[Stored items]
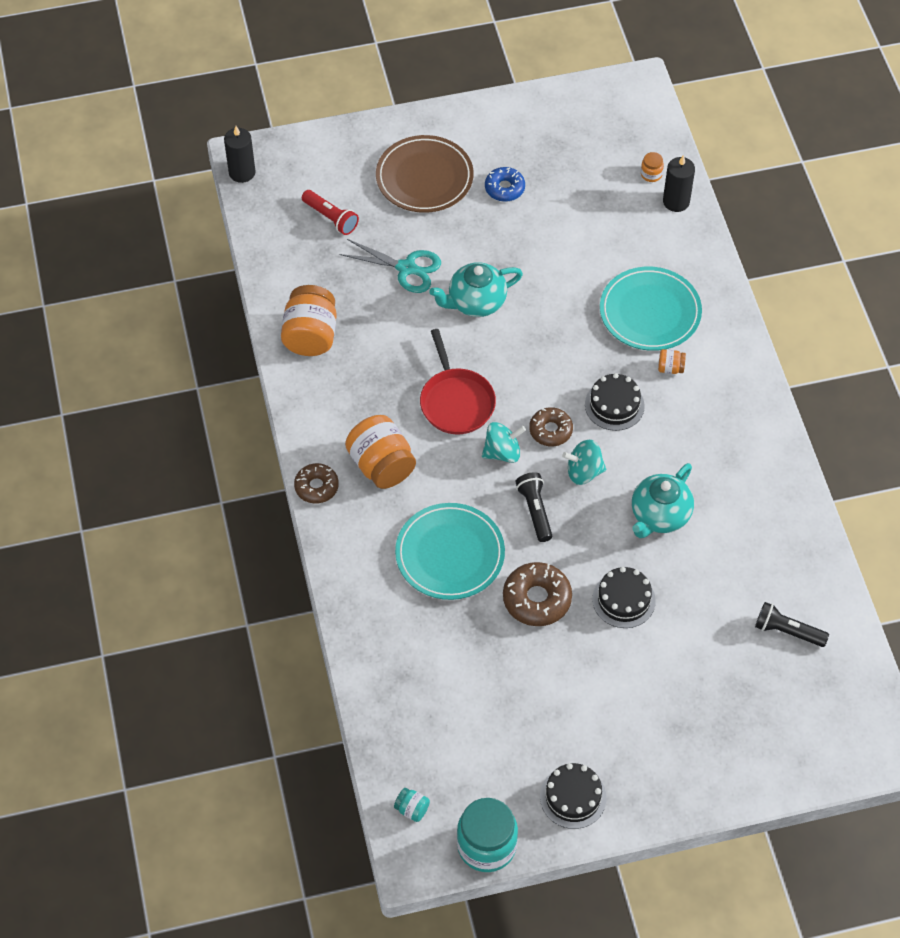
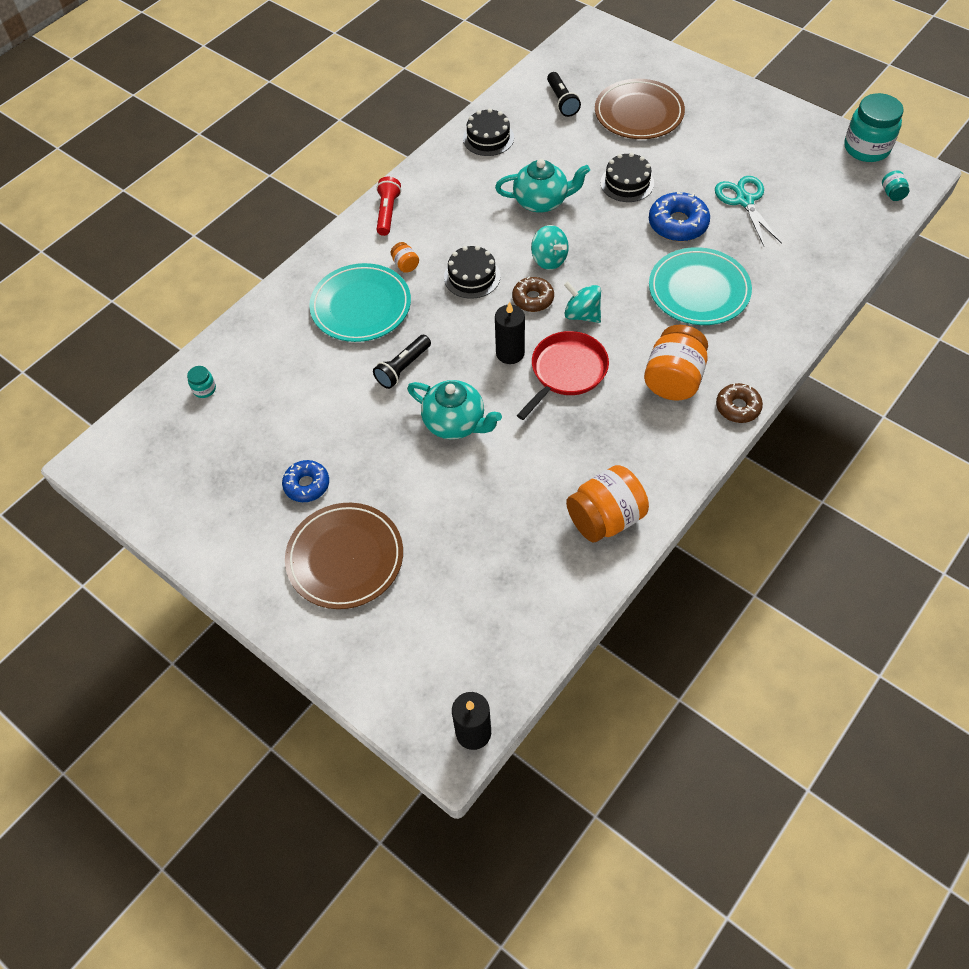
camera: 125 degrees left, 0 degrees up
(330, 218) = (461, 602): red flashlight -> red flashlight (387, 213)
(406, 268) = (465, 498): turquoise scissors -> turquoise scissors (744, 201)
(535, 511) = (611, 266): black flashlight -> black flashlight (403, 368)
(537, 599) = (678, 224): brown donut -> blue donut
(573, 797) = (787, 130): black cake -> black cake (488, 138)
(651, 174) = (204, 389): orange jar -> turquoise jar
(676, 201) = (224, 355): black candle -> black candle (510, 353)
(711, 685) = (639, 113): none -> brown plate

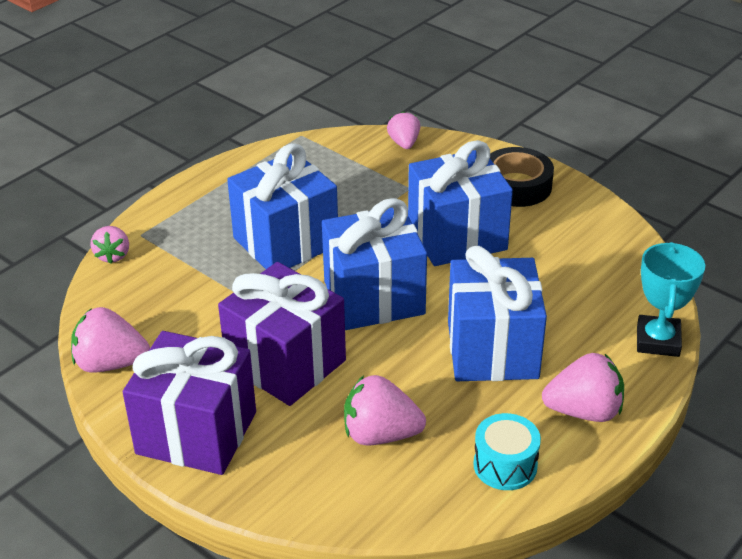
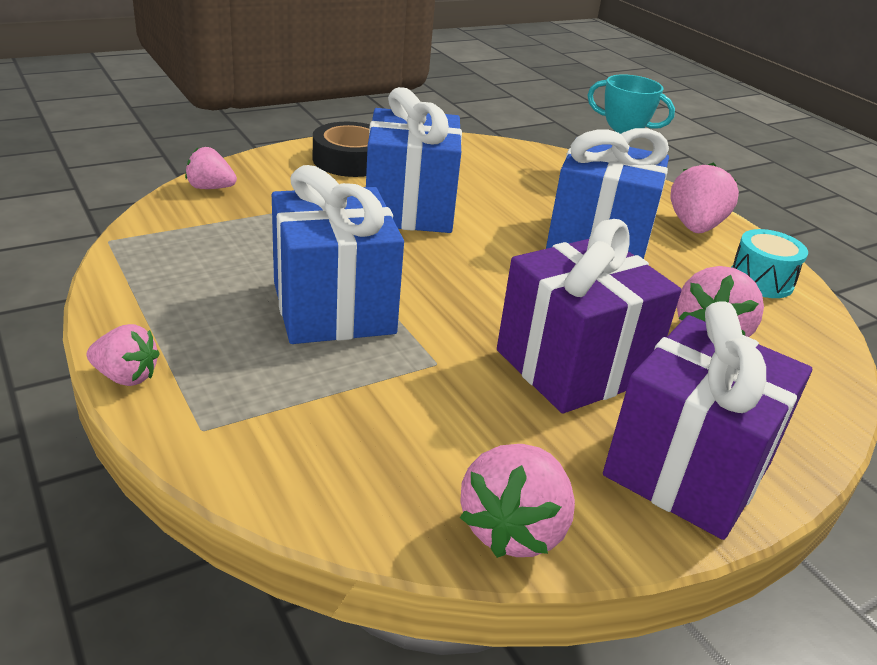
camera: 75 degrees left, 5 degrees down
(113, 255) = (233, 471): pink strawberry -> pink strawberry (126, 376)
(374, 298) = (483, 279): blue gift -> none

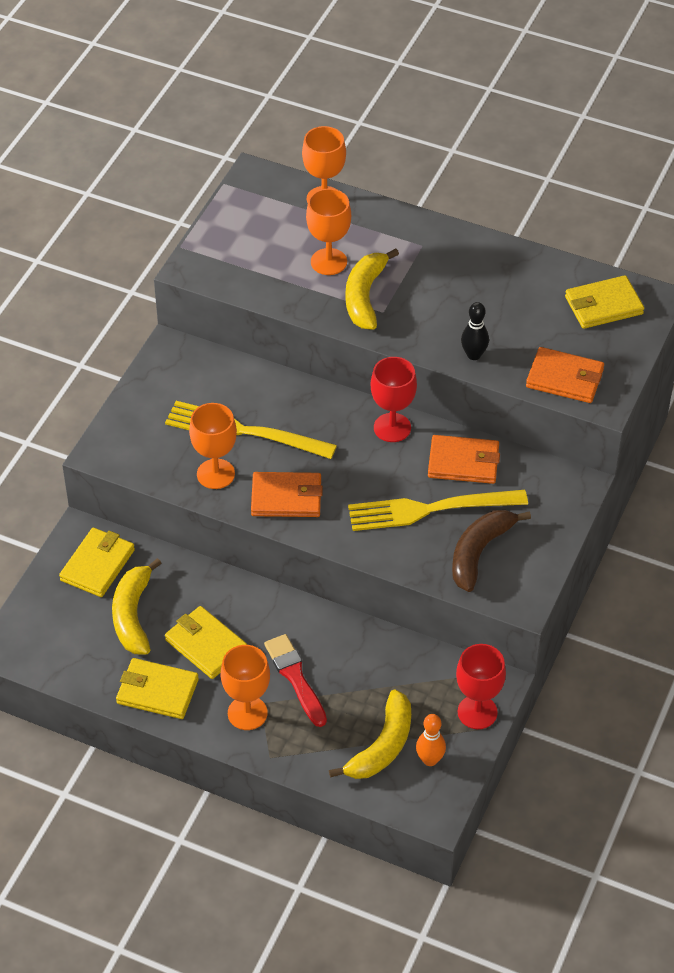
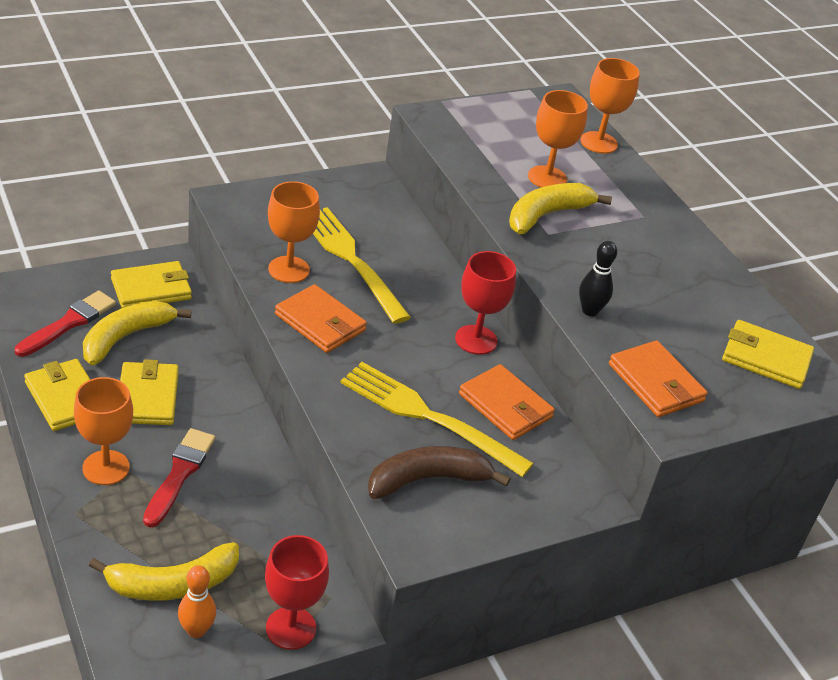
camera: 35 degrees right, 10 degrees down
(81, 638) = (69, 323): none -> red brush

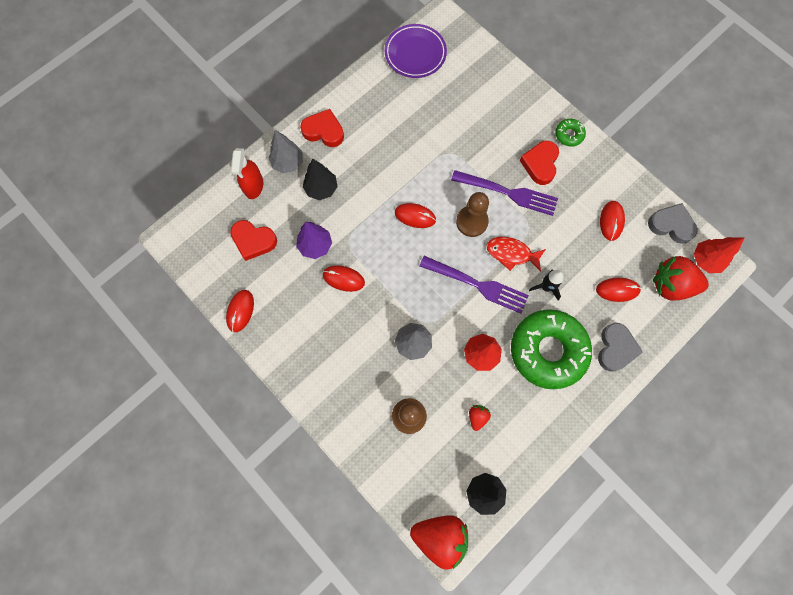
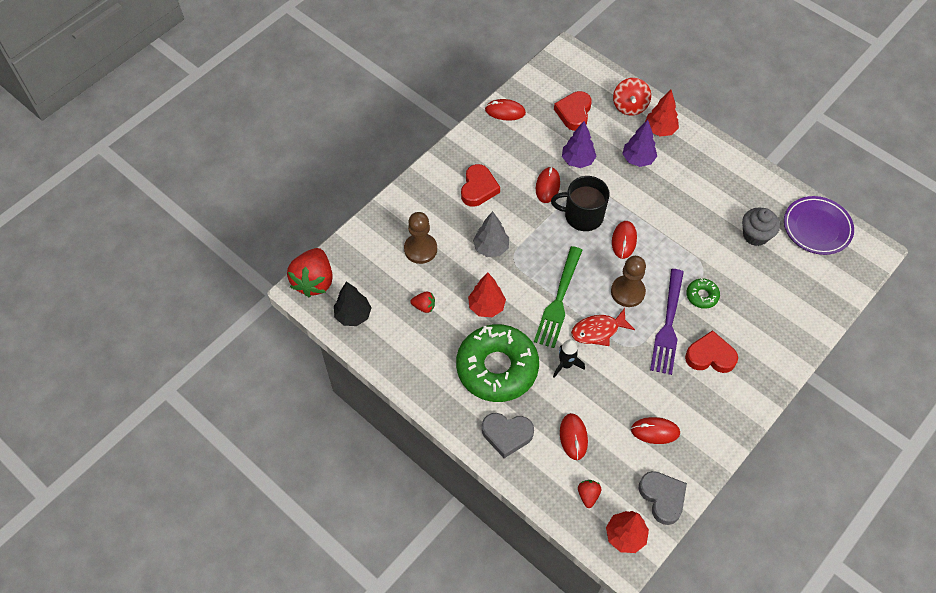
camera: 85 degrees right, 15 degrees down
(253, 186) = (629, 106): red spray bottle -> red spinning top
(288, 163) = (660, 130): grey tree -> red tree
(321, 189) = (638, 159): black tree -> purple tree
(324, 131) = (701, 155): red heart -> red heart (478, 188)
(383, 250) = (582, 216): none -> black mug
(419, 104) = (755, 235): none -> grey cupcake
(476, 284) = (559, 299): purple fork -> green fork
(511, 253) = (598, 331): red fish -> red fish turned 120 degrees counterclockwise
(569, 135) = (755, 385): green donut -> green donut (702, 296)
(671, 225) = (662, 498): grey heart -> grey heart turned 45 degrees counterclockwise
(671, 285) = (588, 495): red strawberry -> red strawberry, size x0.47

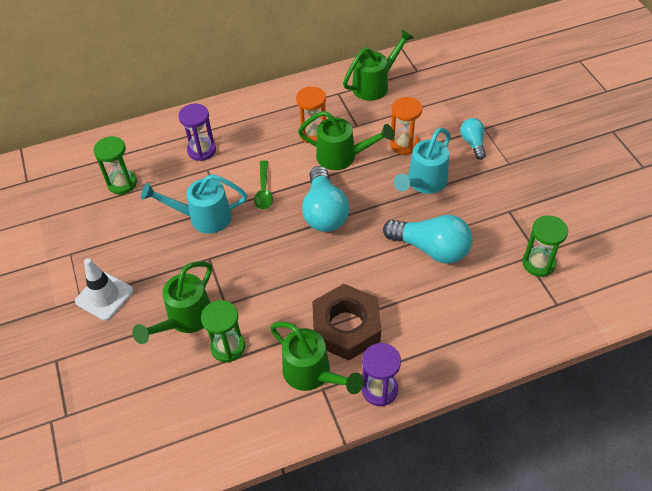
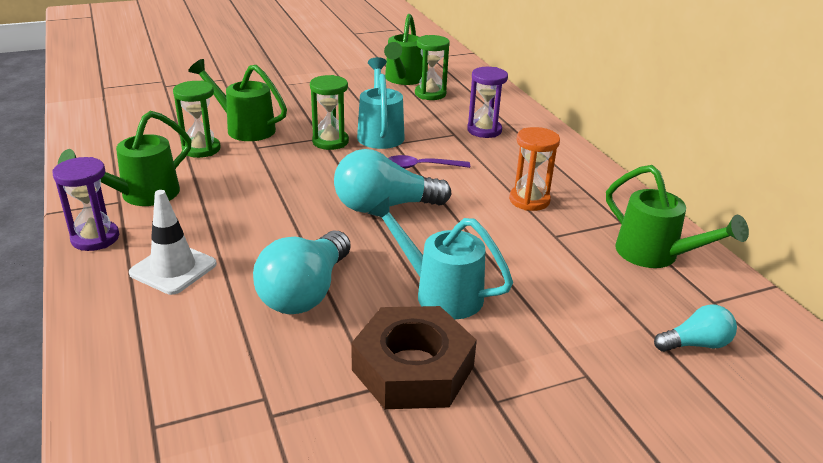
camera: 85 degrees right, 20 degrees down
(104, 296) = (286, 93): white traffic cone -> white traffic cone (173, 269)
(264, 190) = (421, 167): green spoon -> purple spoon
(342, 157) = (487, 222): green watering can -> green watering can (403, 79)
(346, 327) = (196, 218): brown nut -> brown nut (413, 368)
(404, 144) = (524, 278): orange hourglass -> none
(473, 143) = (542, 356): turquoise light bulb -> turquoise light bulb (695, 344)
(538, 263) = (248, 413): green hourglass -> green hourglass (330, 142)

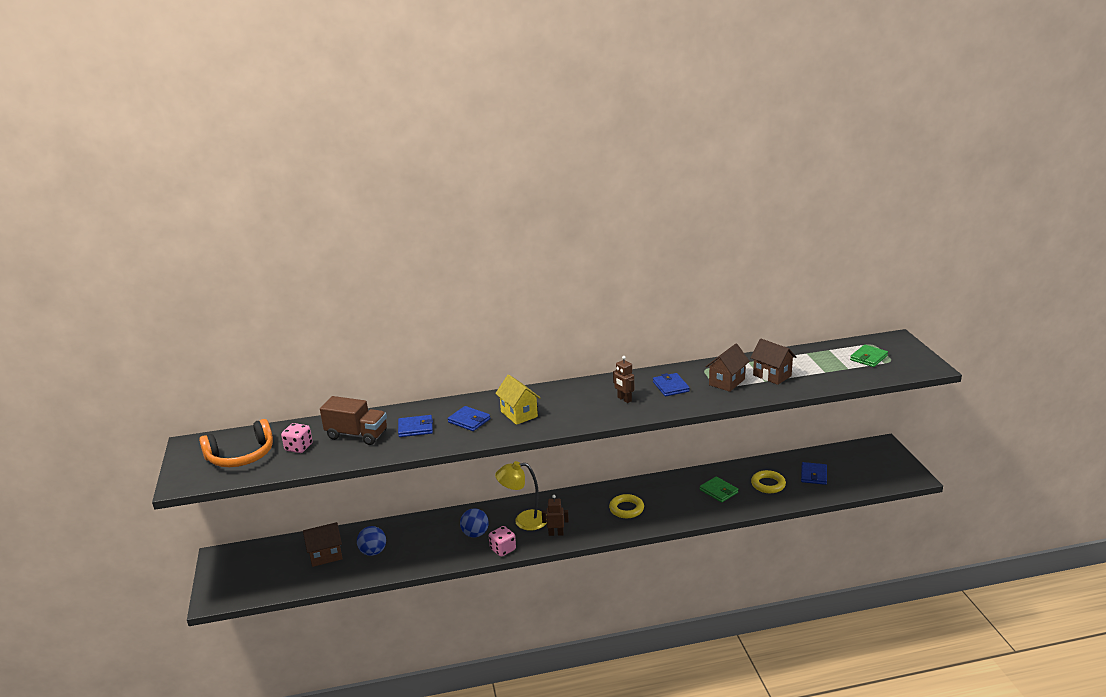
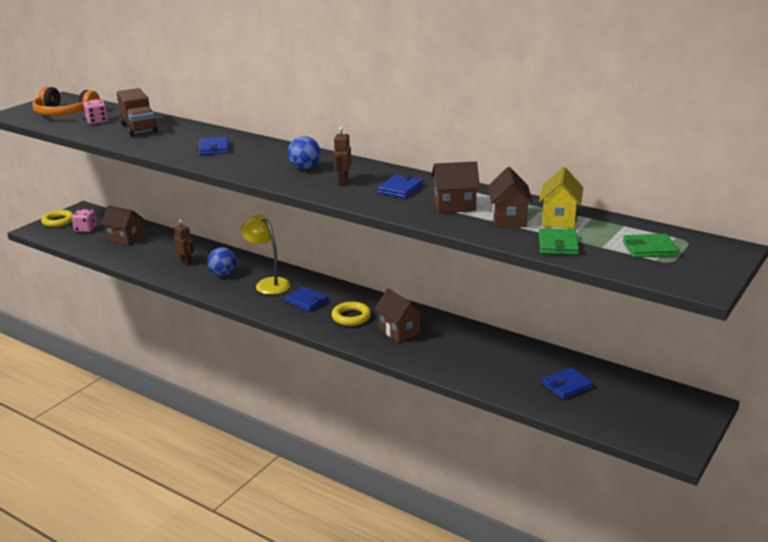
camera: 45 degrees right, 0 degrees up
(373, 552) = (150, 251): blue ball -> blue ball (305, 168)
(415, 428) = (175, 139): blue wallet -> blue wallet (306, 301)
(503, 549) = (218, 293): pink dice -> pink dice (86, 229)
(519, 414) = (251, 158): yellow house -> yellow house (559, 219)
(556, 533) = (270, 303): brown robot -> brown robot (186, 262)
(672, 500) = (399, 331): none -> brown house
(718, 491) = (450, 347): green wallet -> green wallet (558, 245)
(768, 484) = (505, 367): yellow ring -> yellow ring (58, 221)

AIM OF THE TASK:
Line by line, transcribe the records exactly, omitting the images.

OUTPUT:
camera: 125 degrees left, 0 degrees up
(330, 218) = (461, 602): red flashlight -> red flashlight (387, 213)
(406, 268) = (465, 498): turquoise scissors -> turquoise scissors (744, 201)
(535, 511) = (611, 266): black flashlight -> black flashlight (403, 368)
(537, 599) = (678, 224): brown donut -> blue donut
(573, 797) = (787, 130): black cake -> black cake (488, 138)
(651, 174) = (204, 389): orange jar -> turquoise jar
(676, 201) = (224, 355): black candle -> black candle (510, 353)
(711, 685) = (639, 113): none -> brown plate

camera: 75 degrees left, 5 degrees down
(113, 255) = (233, 471): pink strawberry -> pink strawberry (126, 376)
(374, 298) = (483, 279): blue gift -> none

camera: 35 degrees right, 10 degrees down
(81, 638) = (69, 323): none -> red brush

camera: 85 degrees right, 15 degrees down
(253, 186) = (629, 106): red spray bottle -> red spinning top
(288, 163) = (660, 130): grey tree -> red tree
(321, 189) = (638, 159): black tree -> purple tree
(324, 131) = (701, 155): red heart -> red heart (478, 188)
(383, 250) = (582, 216): none -> black mug
(419, 104) = (755, 235): none -> grey cupcake
(476, 284) = (559, 299): purple fork -> green fork
(511, 253) = (598, 331): red fish -> red fish turned 120 degrees counterclockwise
(569, 135) = (755, 385): green donut -> green donut (702, 296)
(671, 225) = (662, 498): grey heart -> grey heart turned 45 degrees counterclockwise
(671, 285) = (588, 495): red strawberry -> red strawberry, size x0.47

camera: 85 degrees right, 20 degrees down
(104, 296) = (286, 93): white traffic cone -> white traffic cone (173, 269)
(264, 190) = (421, 167): green spoon -> purple spoon
(342, 157) = (487, 222): green watering can -> green watering can (403, 79)
(346, 327) = (196, 218): brown nut -> brown nut (413, 368)
(404, 144) = (524, 278): orange hourglass -> none
(473, 143) = (542, 356): turquoise light bulb -> turquoise light bulb (695, 344)
(538, 263) = (248, 413): green hourglass -> green hourglass (330, 142)

camera: 45 degrees right, 0 degrees up
(373, 552) = (150, 251): blue ball -> blue ball (305, 168)
(415, 428) = (175, 139): blue wallet -> blue wallet (306, 301)
(503, 549) = (218, 293): pink dice -> pink dice (86, 229)
(519, 414) = (251, 158): yellow house -> yellow house (559, 219)
(556, 533) = (270, 303): brown robot -> brown robot (186, 262)
(672, 500) = (399, 331): none -> brown house
(718, 491) = (450, 347): green wallet -> green wallet (558, 245)
(768, 484) = (505, 367): yellow ring -> yellow ring (58, 221)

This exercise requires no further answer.